* _YOUR INSTRUCTIONS_
Could you print the stretch of lines below from the one with "The samochód (pomarańczowy)" through the one with "The piłka (czerwony)", exactly as they stand and without any pictures?
Start of DATA LISTING
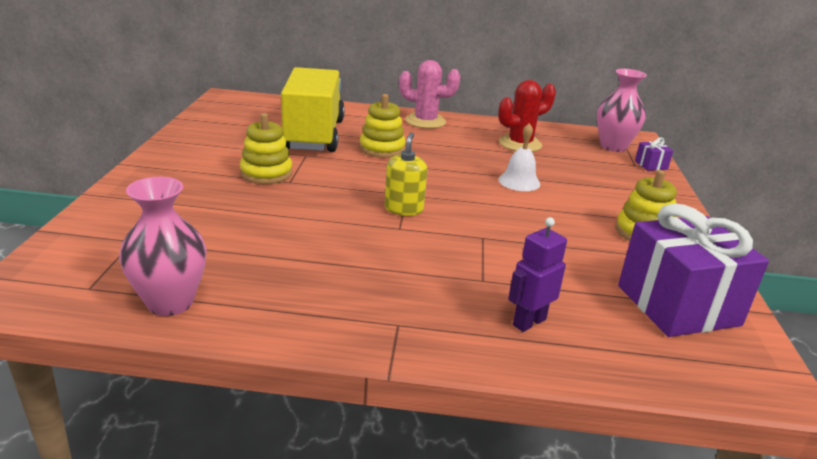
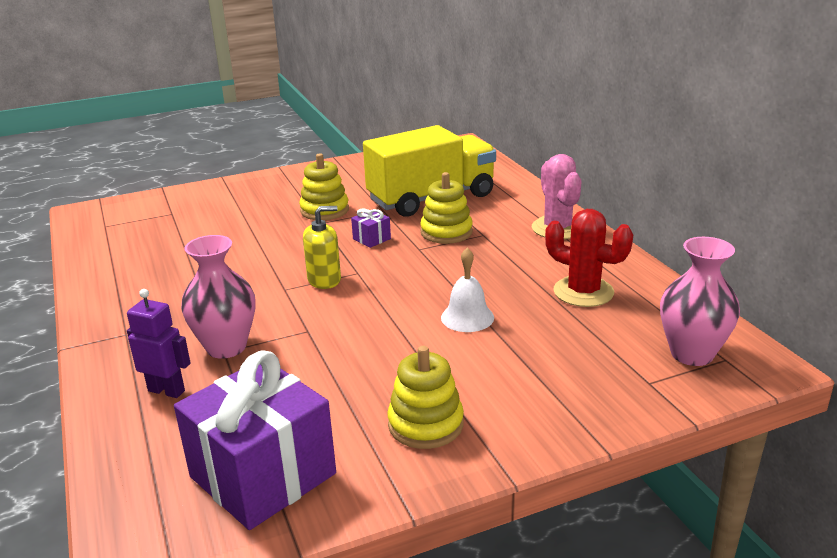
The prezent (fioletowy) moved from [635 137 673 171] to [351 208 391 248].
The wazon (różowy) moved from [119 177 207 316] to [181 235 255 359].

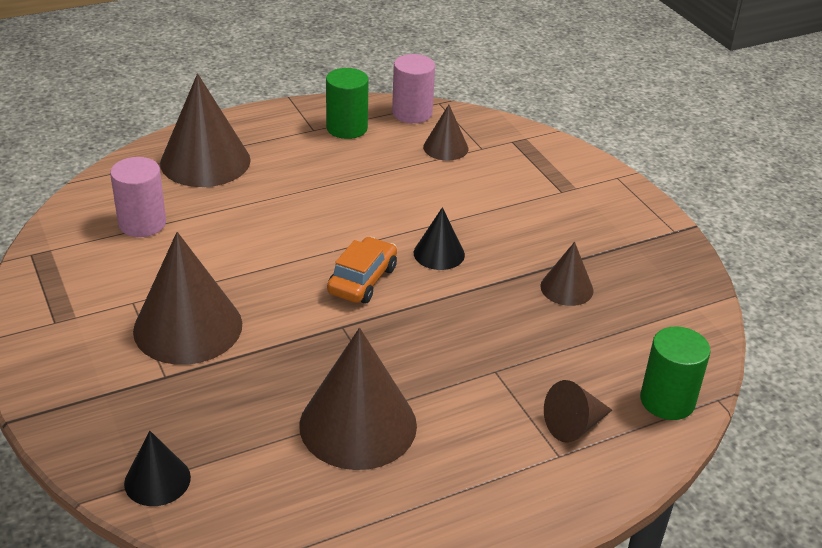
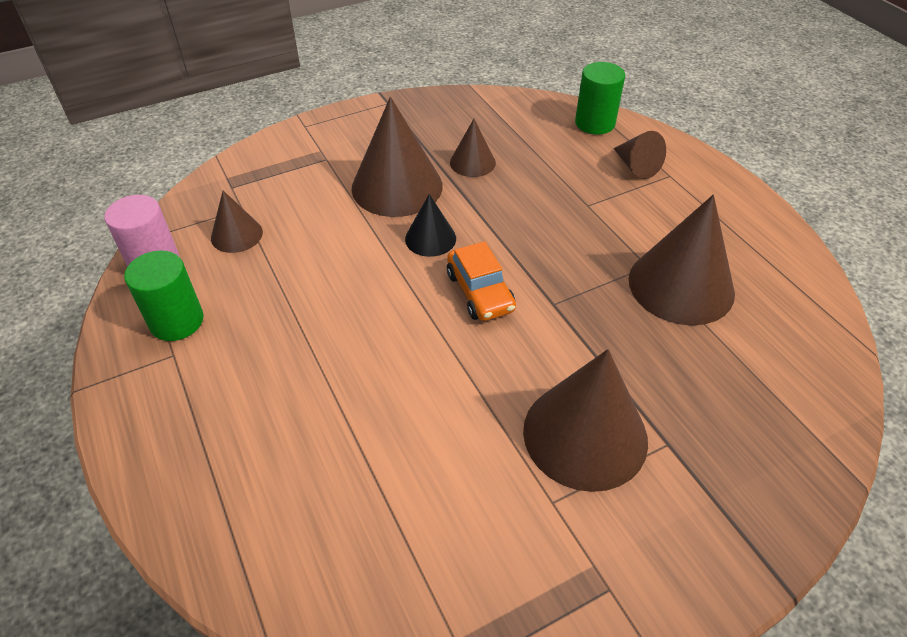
The stożek (brązowy) moved from [160 73 251 187] to [351 97 443 217].
The walec (różowy) at [110 157 166 237] disappeared.
The samochód (pomarańczowy) at [327 237 397 304] turned 135 degrees counterclockwise.
The stożek (czarny) at [124 431 191 506] disappeared.

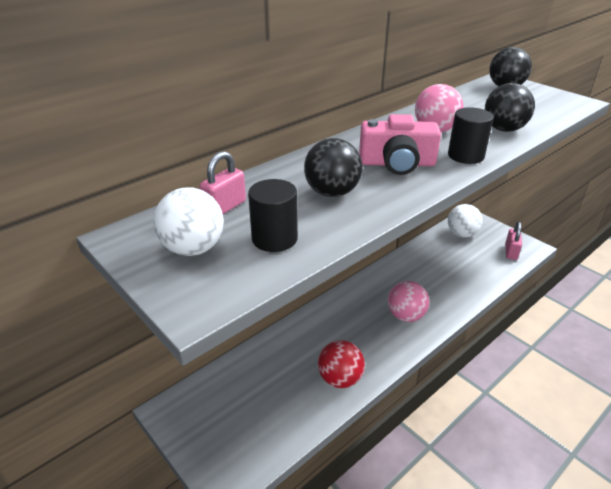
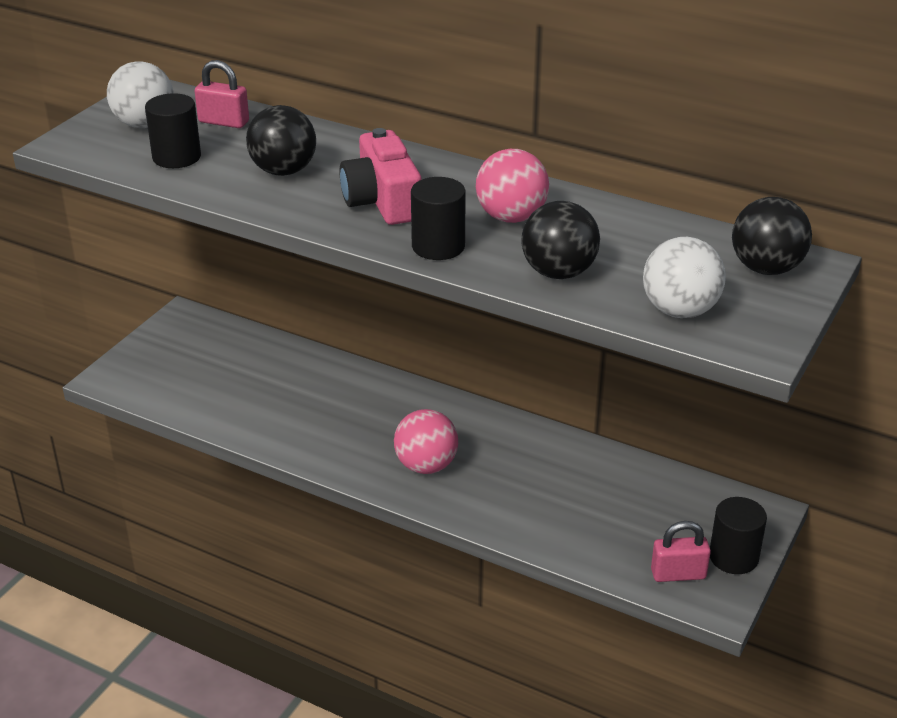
The piłka (biały) moved from [448 204 483 238] to [643 237 726 318].
The piłka (czerwony) at [318 340 365 388] disappeared.
The walec (czarny) at [710 497 767 574] appeared.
End of DATA LISTING
* _PROBLEM SOLUTION_
The samochód (pomarańczowy) at [327 237 397 304] turned 135 degrees counterclockwise.
The stożek (czarny) at [124 431 191 506] disappeared.

The piłka (biały) moved from [448 204 483 238] to [643 237 726 318].
The piłka (czerwony) at [318 340 365 388] disappeared.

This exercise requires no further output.